→ **TASK**
Give the number of lines in the material below that contain the word "none". No other content is needed.

→ **RECORDS SHOWN**
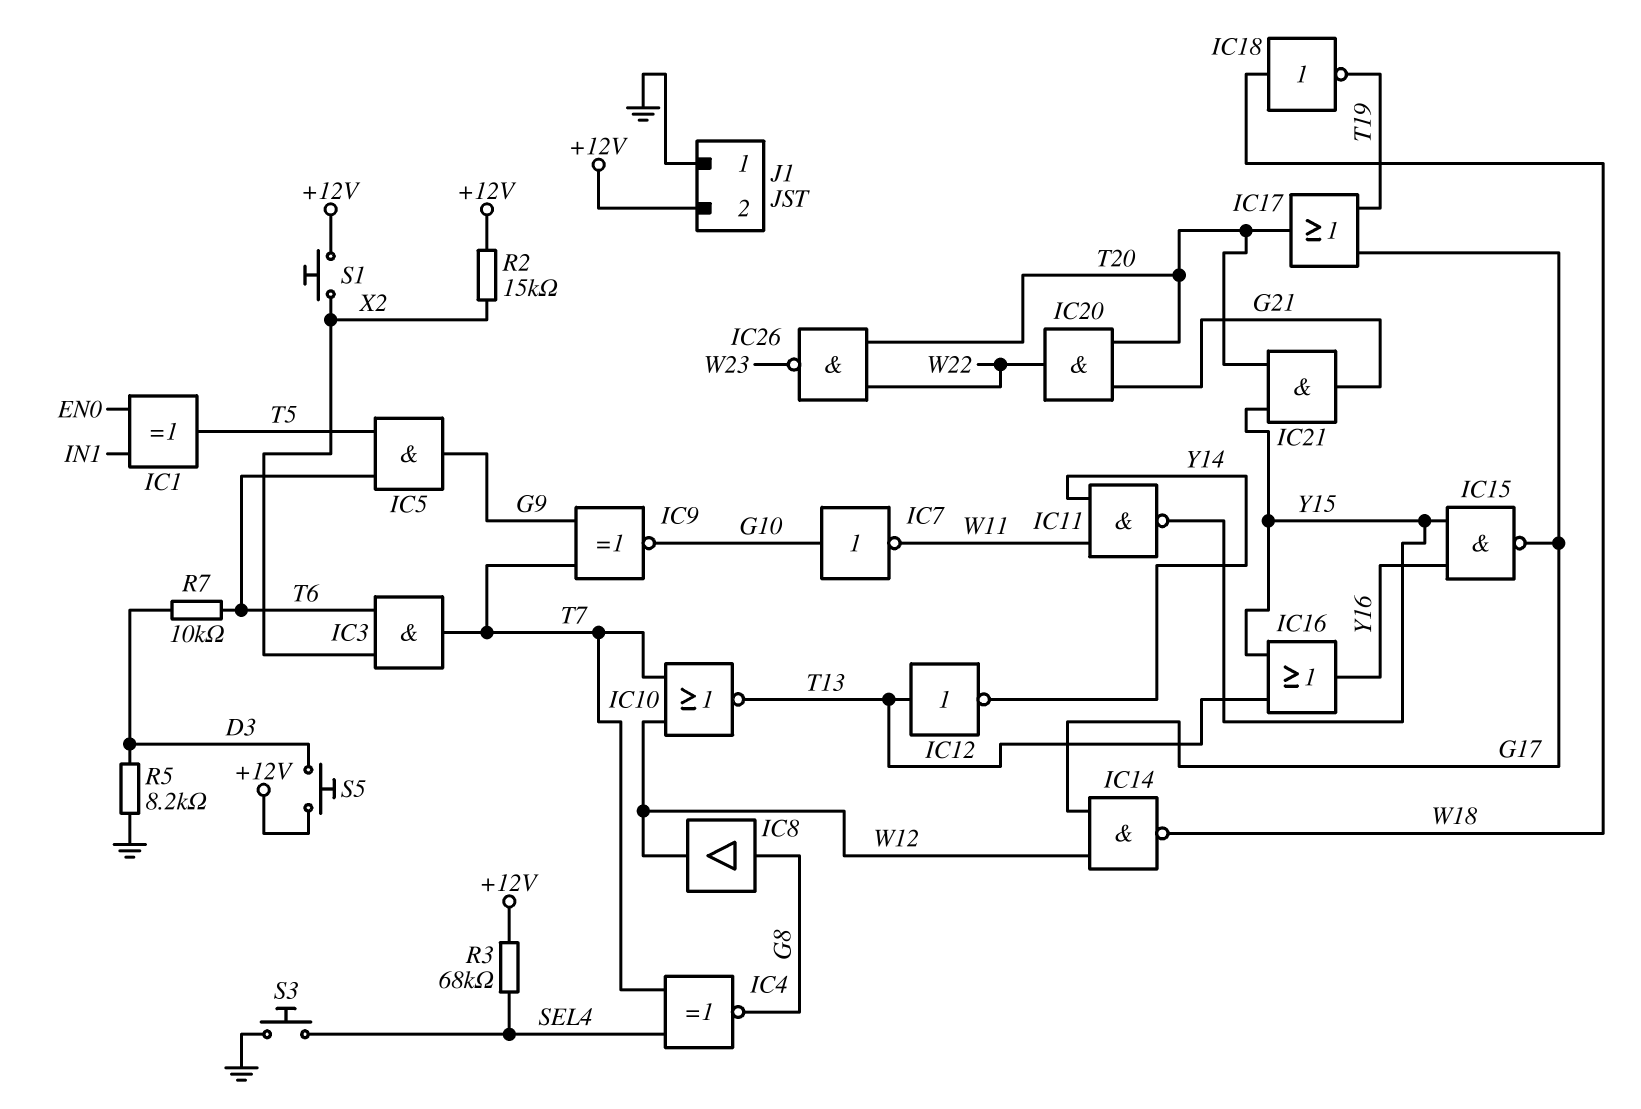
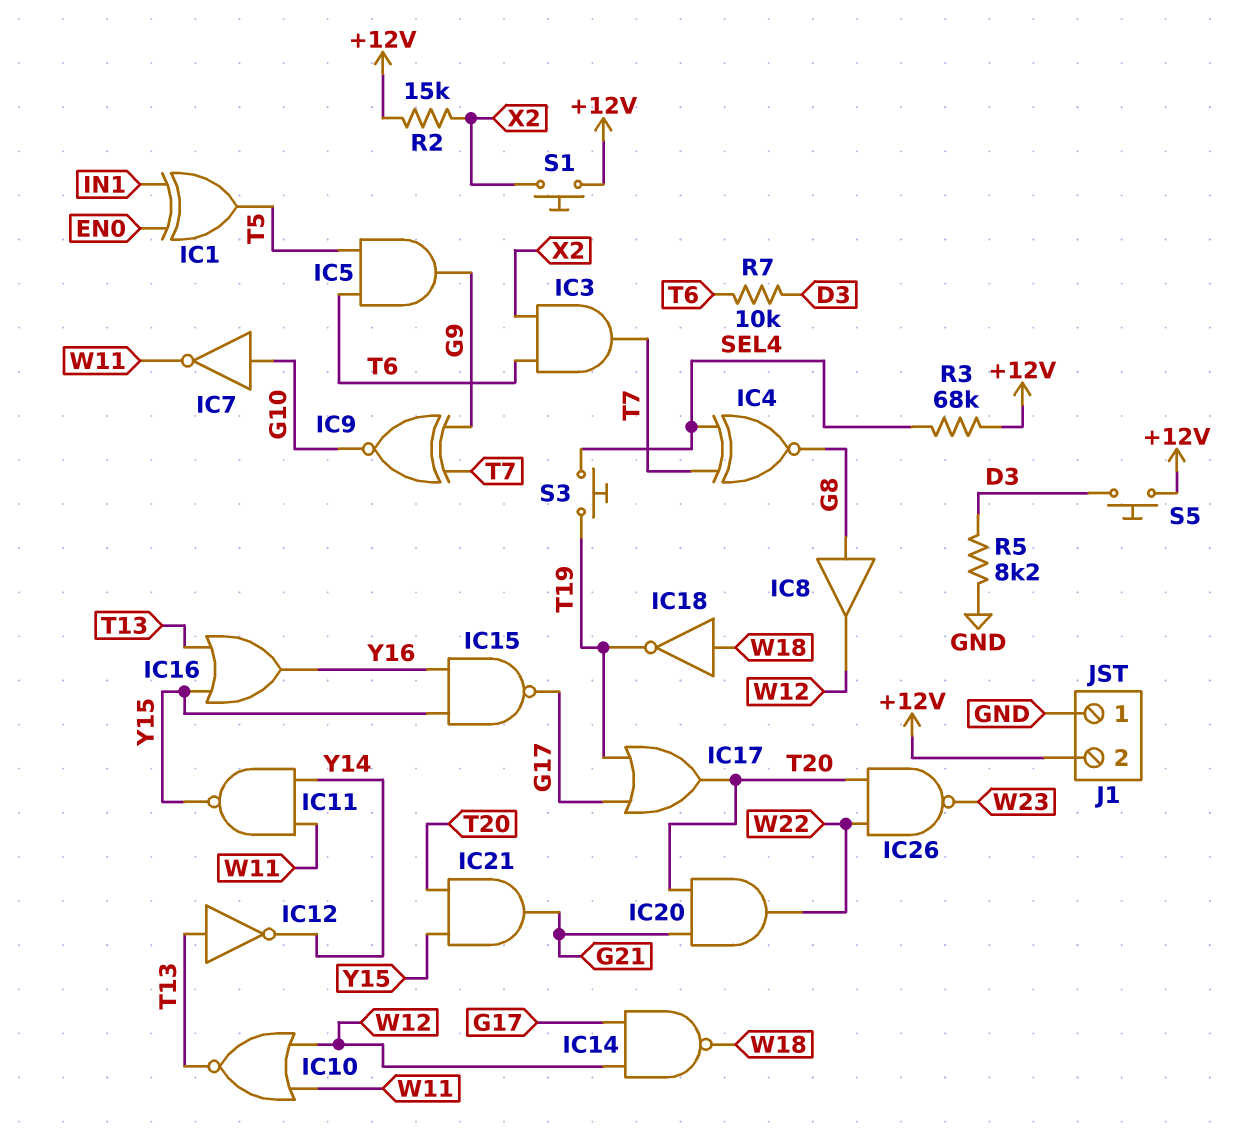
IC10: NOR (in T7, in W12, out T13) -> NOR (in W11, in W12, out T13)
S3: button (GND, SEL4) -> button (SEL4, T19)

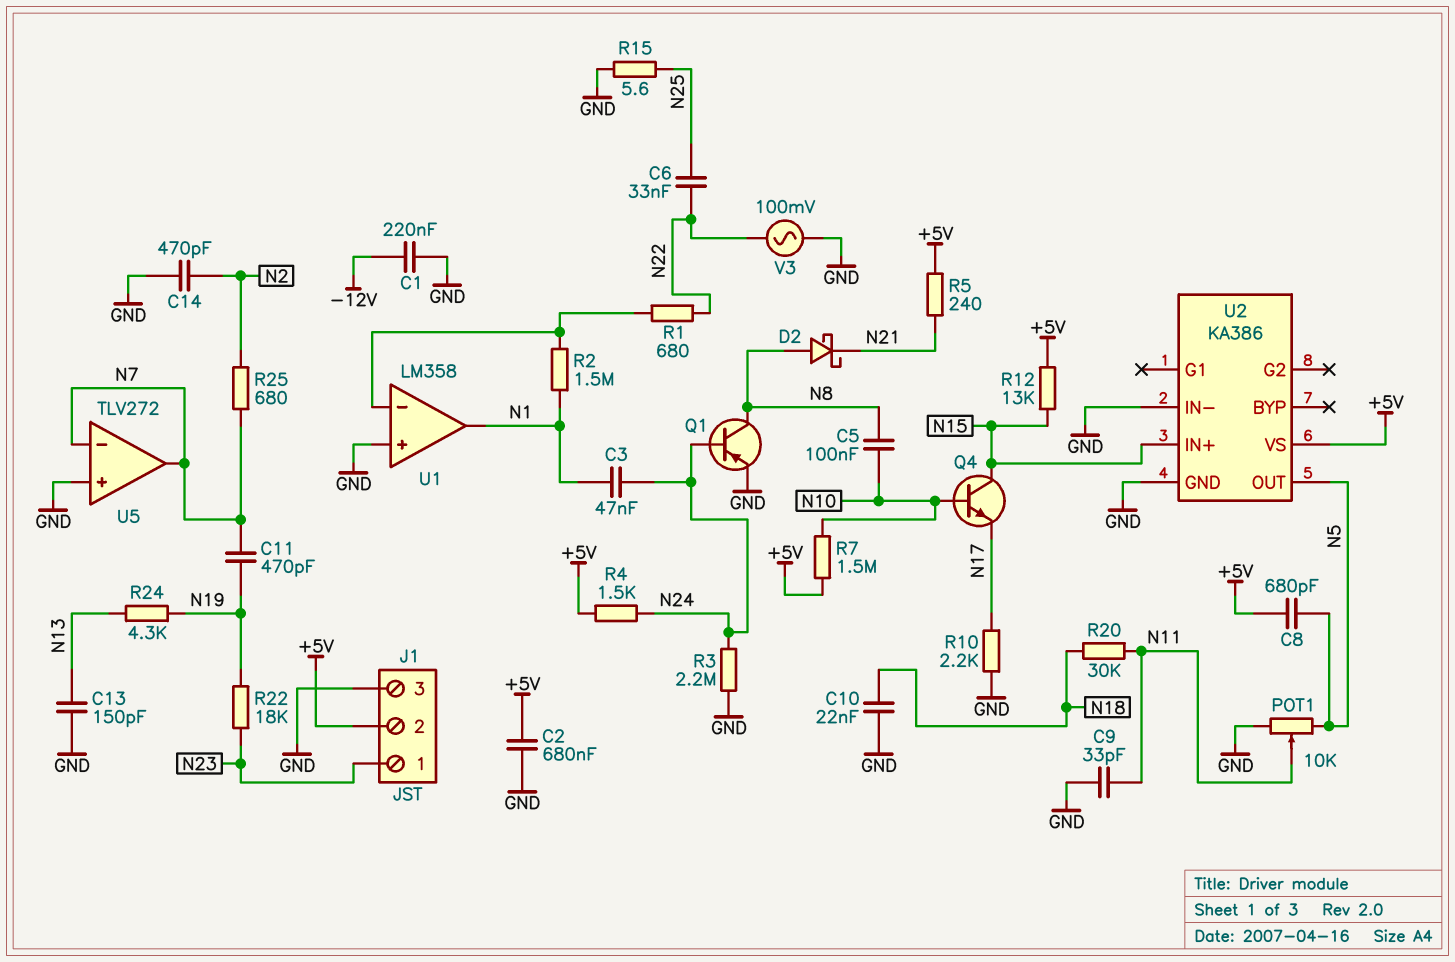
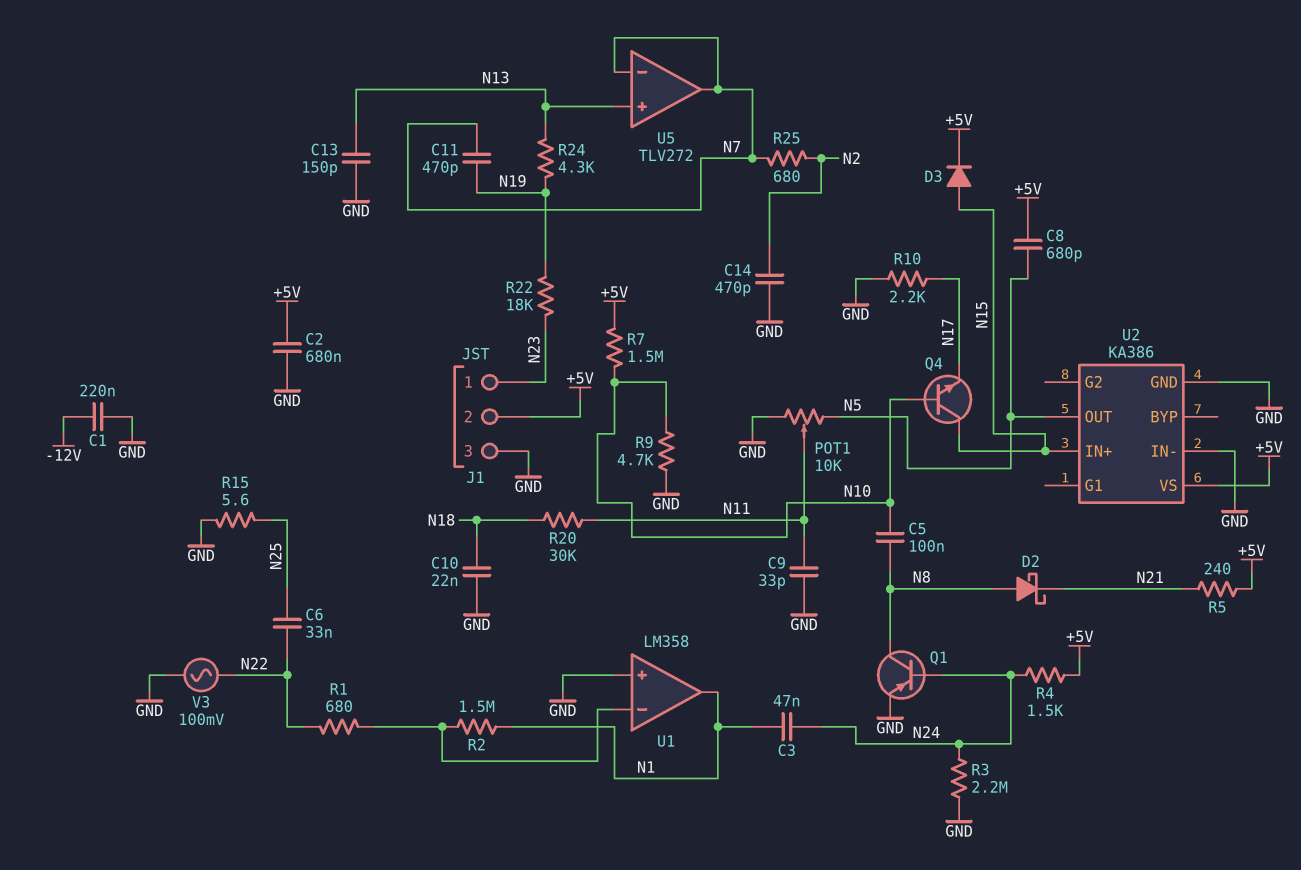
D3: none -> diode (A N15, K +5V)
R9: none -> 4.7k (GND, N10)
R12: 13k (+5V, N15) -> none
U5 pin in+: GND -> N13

→ **ANSWER**
3